» **Exercise**: Where does the word "none" occur in the material? Copy each line that has it.

» **Data extract**:
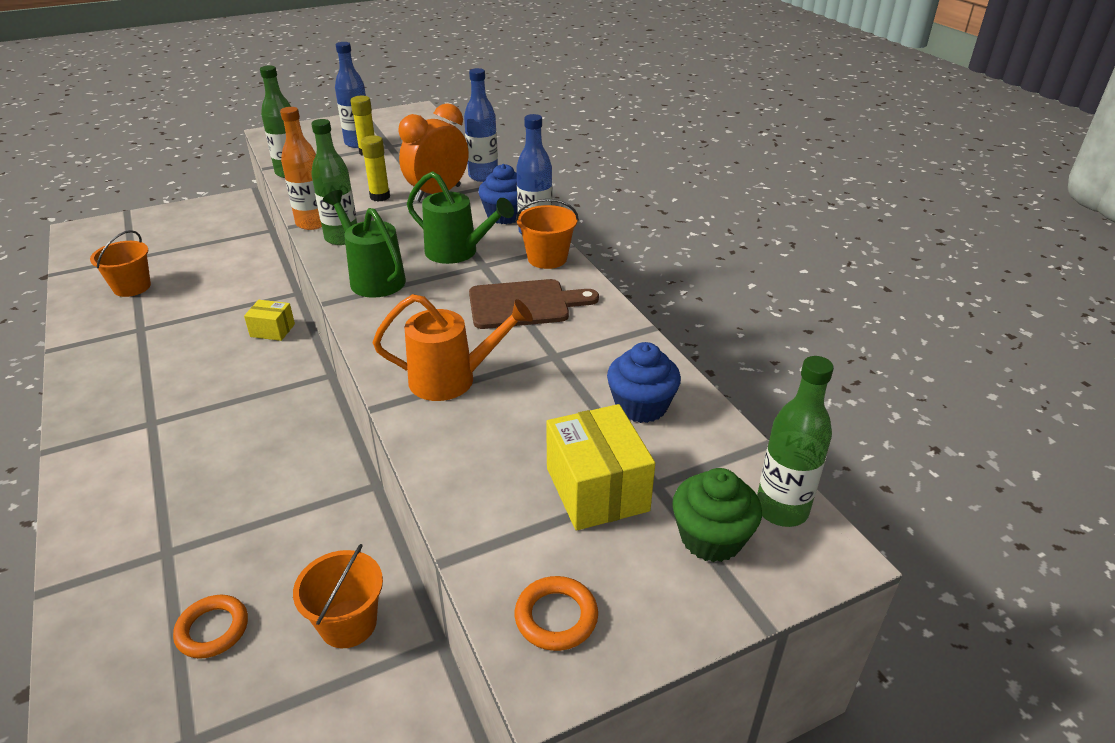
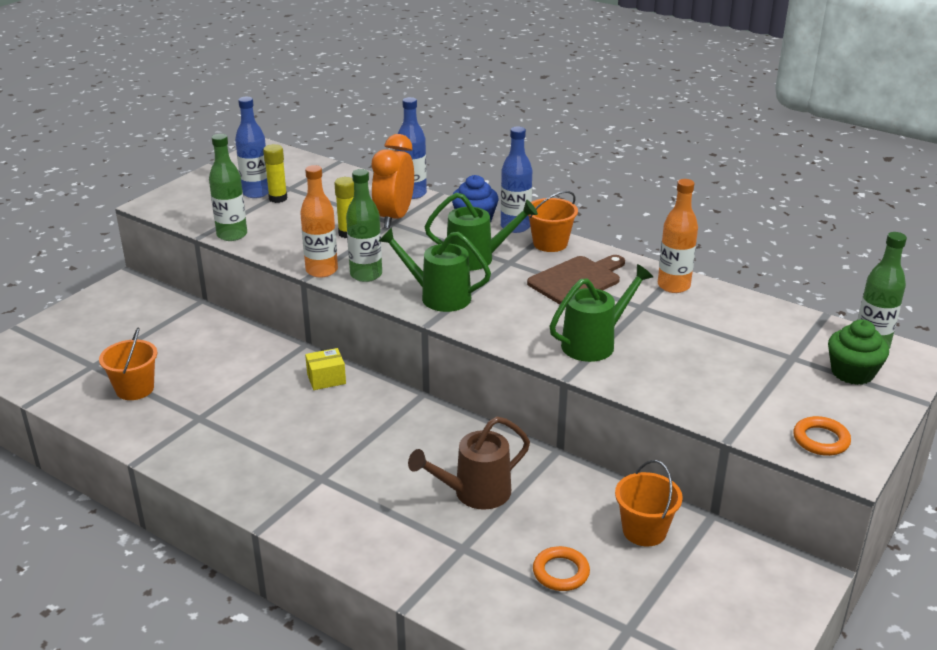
camera: 30 degrees left, 5 degrees down
(247, 497) = (474, 493): none -> brown watering can
(453, 379) = (595, 343): orange watering can -> green watering can
(597, 489) = (764, 372): yellow box -> none
(619, 344) = (673, 286): none -> orange bottle
(641, 406) = (732, 318): blue cupcake -> none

» **Completed exercise**:
(247, 497) = (474, 493): none -> brown watering can
(597, 489) = (764, 372): yellow box -> none
(619, 344) = (673, 286): none -> orange bottle
(641, 406) = (732, 318): blue cupcake -> none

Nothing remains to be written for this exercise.